Data:
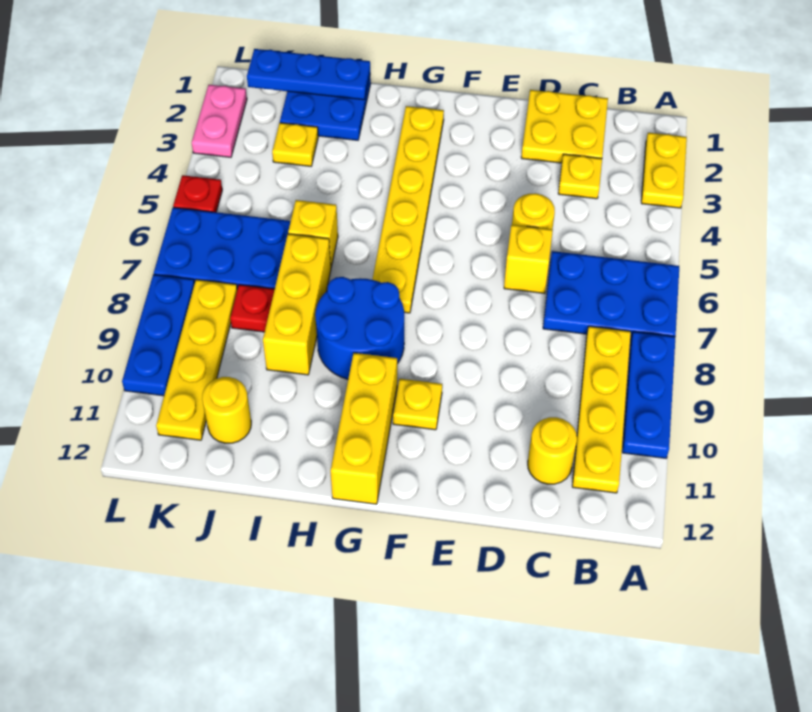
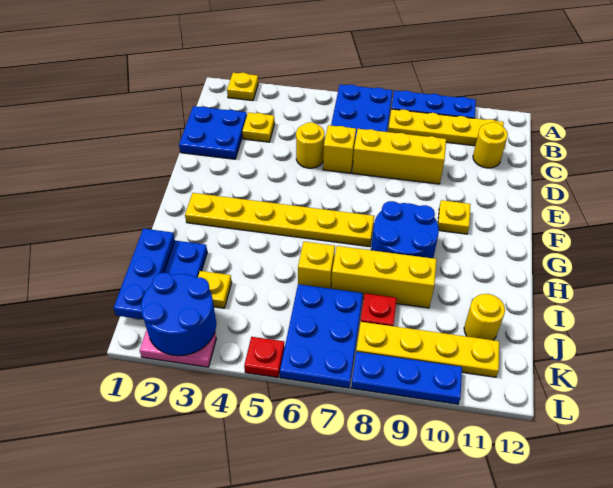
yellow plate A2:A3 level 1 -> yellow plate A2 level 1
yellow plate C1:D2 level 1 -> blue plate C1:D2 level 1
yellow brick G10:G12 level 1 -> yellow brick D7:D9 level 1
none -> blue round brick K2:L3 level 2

Task description: Copy nothing except the lines from the one holding "yellow brick G10:G12" through the last line of the data above, and return them exactly.

Answer area:
yellow brick G10:G12 level 1 -> yellow brick D7:D9 level 1
none -> blue round brick K2:L3 level 2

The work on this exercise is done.